- Opening Delimiter -

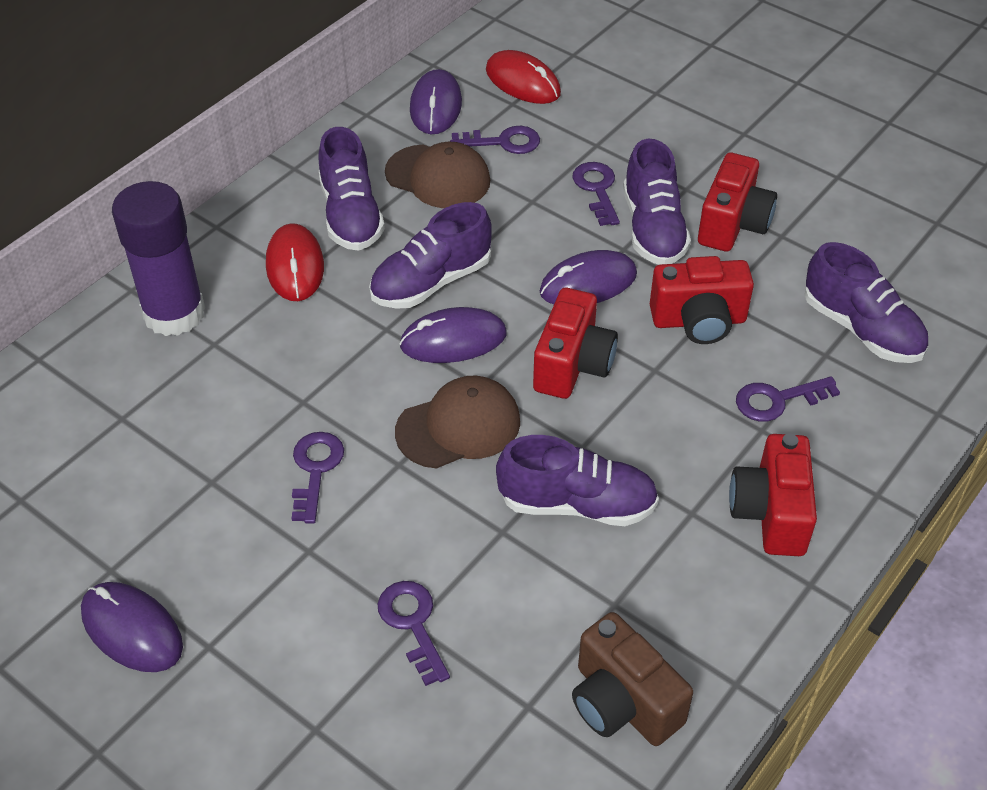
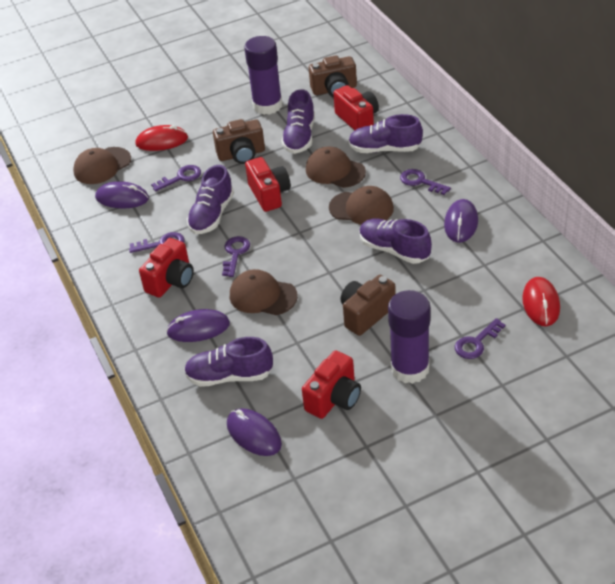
brown camera: 1 -> 3
brown cap: 2 -> 4
purple glue stick: 1 -> 2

- Closing Delimiter -

» **Exercise objective**
Go through the listing above and write it all out exactly, leaving out any picture.

» **Solution below**
brown camera: 1 -> 3
brown cap: 2 -> 4
purple glue stick: 1 -> 2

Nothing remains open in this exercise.